• Written instruction
Return every line in the records that contains the string "down".

• Entries
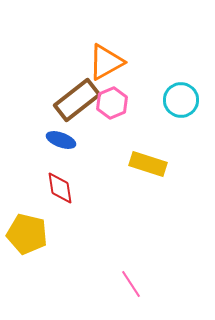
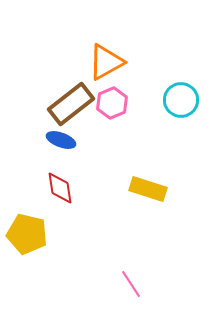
brown rectangle: moved 6 px left, 4 px down
yellow rectangle: moved 25 px down
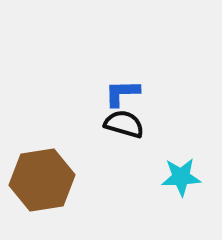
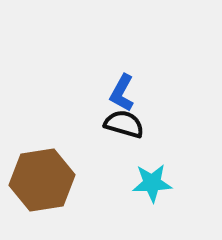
blue L-shape: rotated 60 degrees counterclockwise
cyan star: moved 29 px left, 6 px down
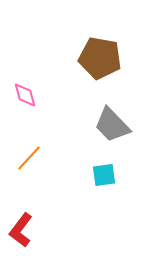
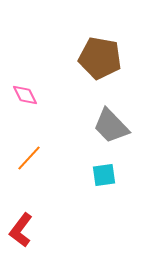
pink diamond: rotated 12 degrees counterclockwise
gray trapezoid: moved 1 px left, 1 px down
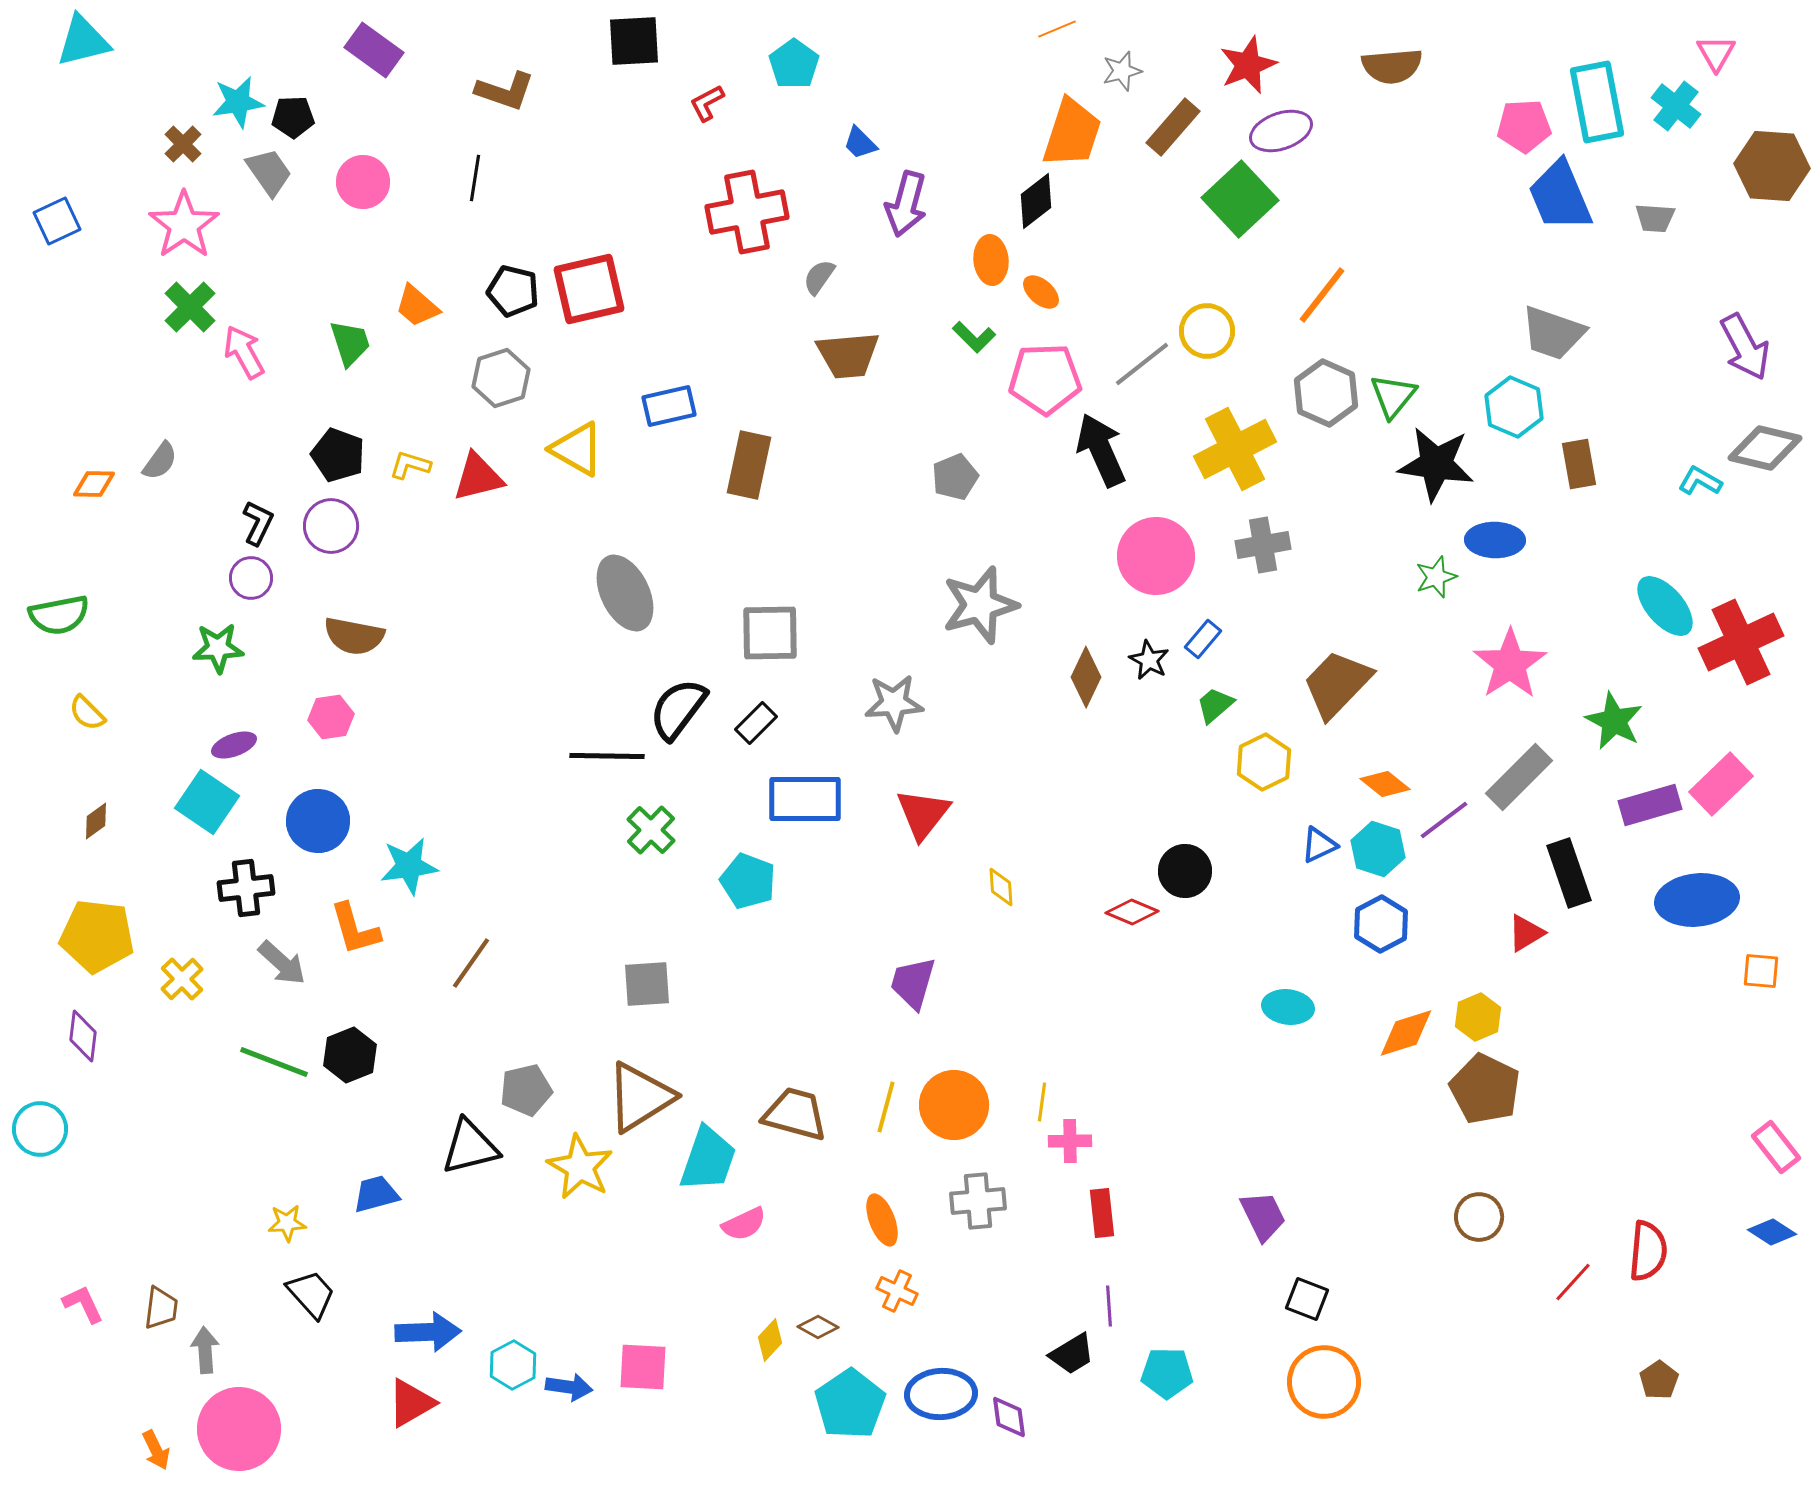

• Expected output
brown rectangle: moved 6 px left, 4 px down
yellow rectangle: moved 25 px down
cyan star: moved 29 px left, 6 px down
gray trapezoid: moved 1 px left, 1 px down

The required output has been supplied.